## Task requirements
Present exactly, and only, the lines running from the line that contains "was: tape (pink)" through the end of the entries below.

## Data shown
========================================

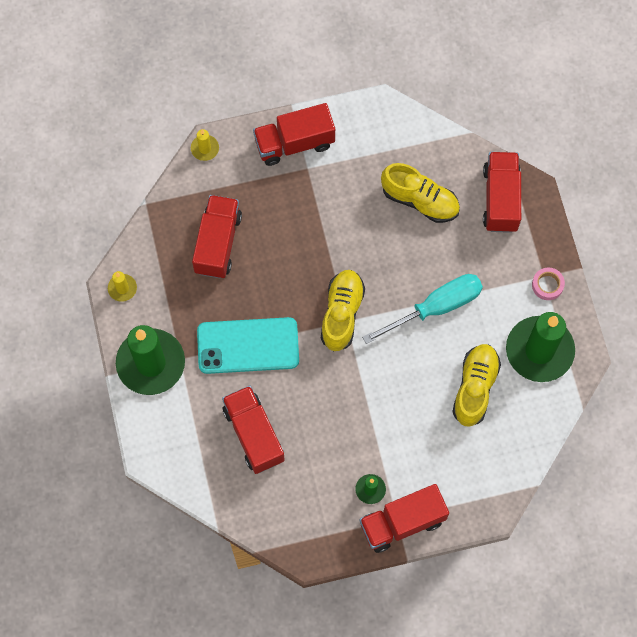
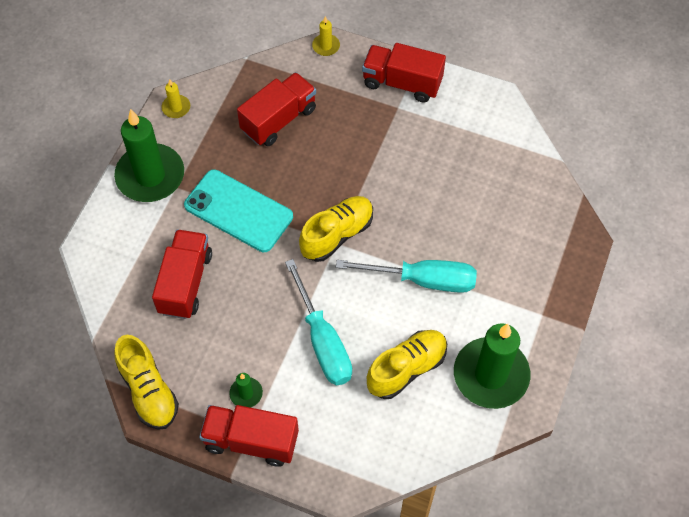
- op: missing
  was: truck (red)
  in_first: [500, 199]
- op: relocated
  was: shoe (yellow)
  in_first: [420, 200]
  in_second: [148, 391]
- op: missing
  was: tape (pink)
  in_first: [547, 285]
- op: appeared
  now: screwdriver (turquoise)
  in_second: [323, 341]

========================================

## Finished task
  was: tape (pink)
  in_first: [547, 285]
- op: appeared
  now: screwdriver (turquoise)
  in_second: [323, 341]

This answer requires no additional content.